=== Section Start ===

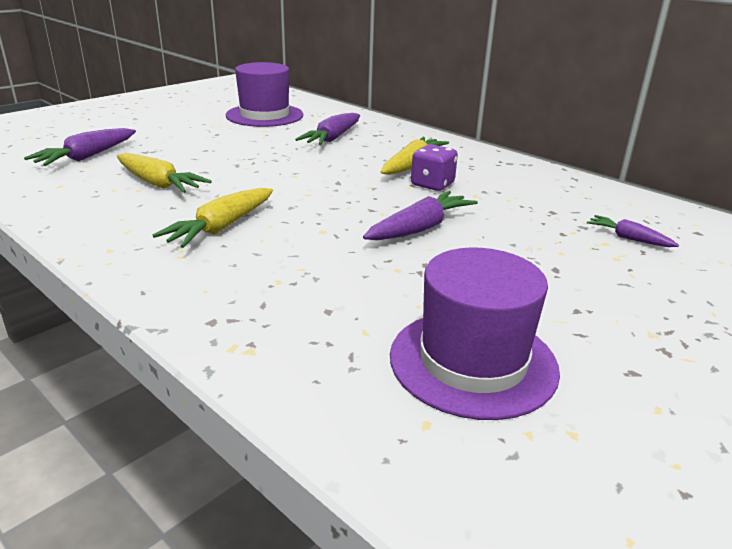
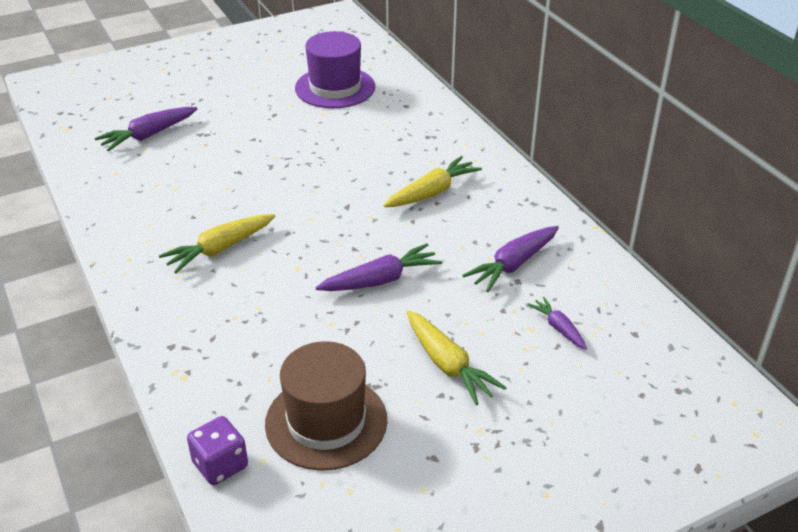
camera: 20 degrees right, 10 degrees up
(158, 184) = (193, 184): yellow carrot -> yellow carrot (448, 365)
(332, 138) = (380, 137): purple carrot -> purple carrot (513, 265)
(432, 184) = (432, 224): purple dice -> purple dice (220, 465)
(473, 362) = (326, 422): purple hat -> brown hat

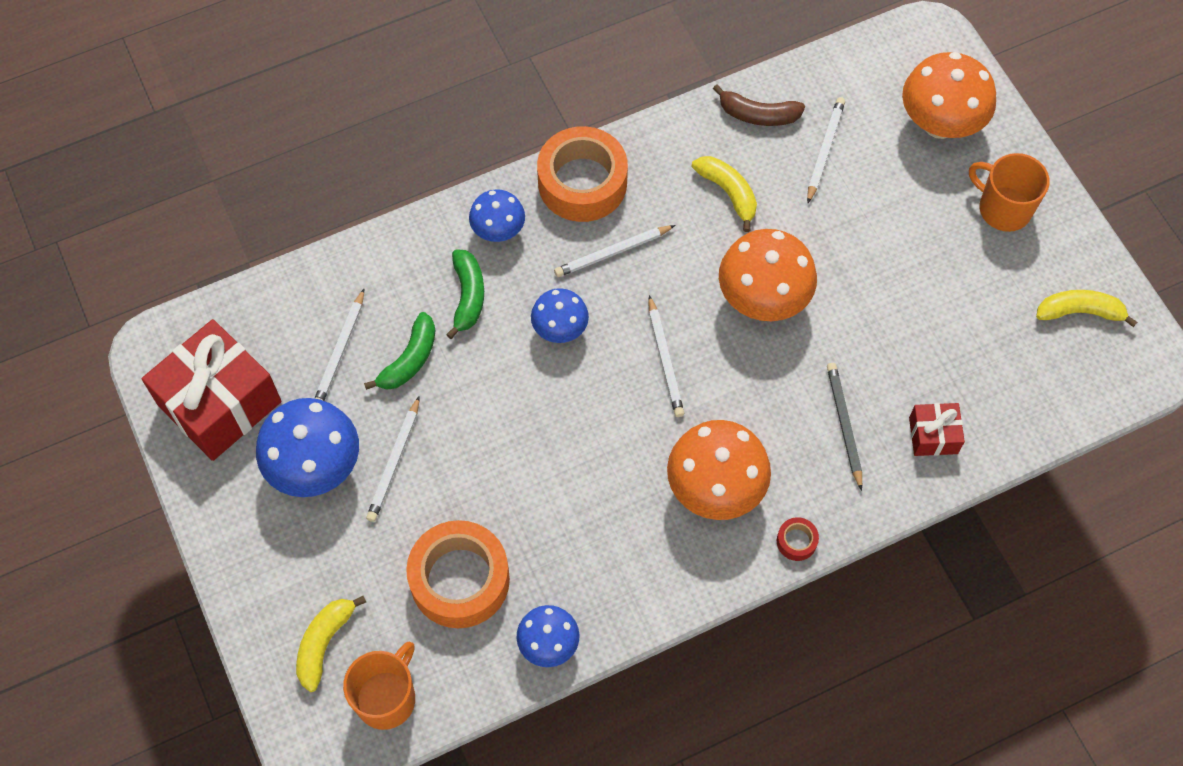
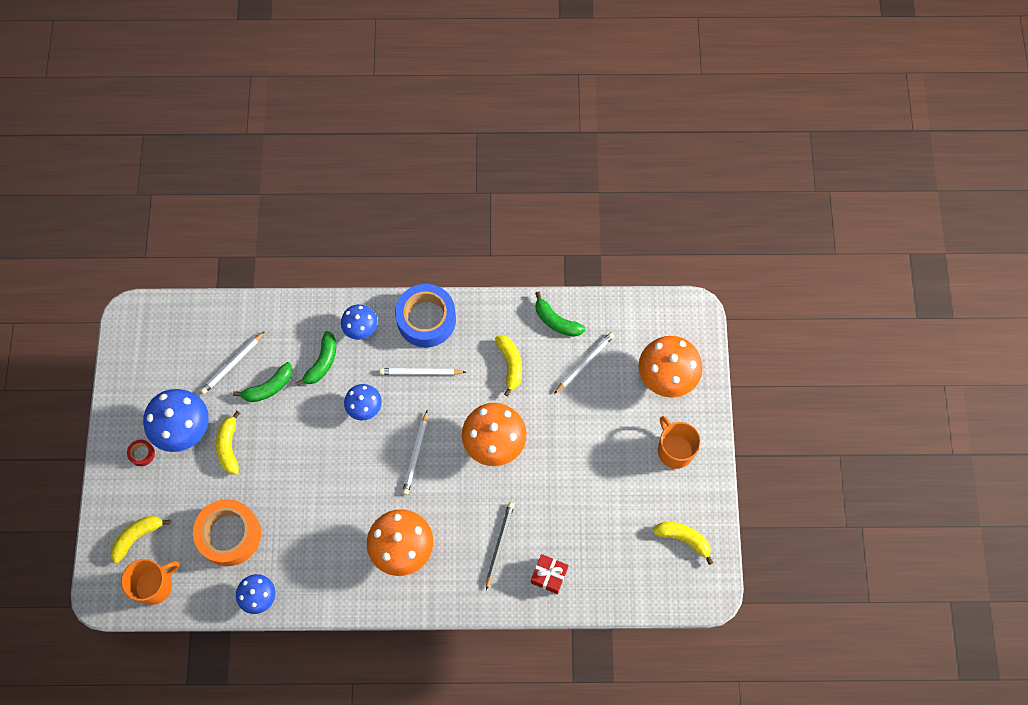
camera: 25 degrees right, 5 degrees up
(219, 403) = (150, 366): red gift -> none
(394, 462) = (229, 446): white pencil -> yellow banana
(582, 183) = (426, 319): orange tape -> blue tape
(758, 115) = (556, 321): brown banana -> green banana
(796, 541) = (432, 602): red tape -> red tape (142, 454)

=== Section End ===

• **Instructions to follow**: Pictures must not appear in the copy, which must otherwise match the listing exactly.

• **The answer**:
camera: 20 degrees right, 10 degrees up
(158, 184) = (193, 184): yellow carrot -> yellow carrot (448, 365)
(332, 138) = (380, 137): purple carrot -> purple carrot (513, 265)
(432, 184) = (432, 224): purple dice -> purple dice (220, 465)
(473, 362) = (326, 422): purple hat -> brown hat

camera: 25 degrees right, 5 degrees up
(219, 403) = (150, 366): red gift -> none
(394, 462) = (229, 446): white pencil -> yellow banana
(582, 183) = (426, 319): orange tape -> blue tape
(758, 115) = (556, 321): brown banana -> green banana
(796, 541) = (432, 602): red tape -> red tape (142, 454)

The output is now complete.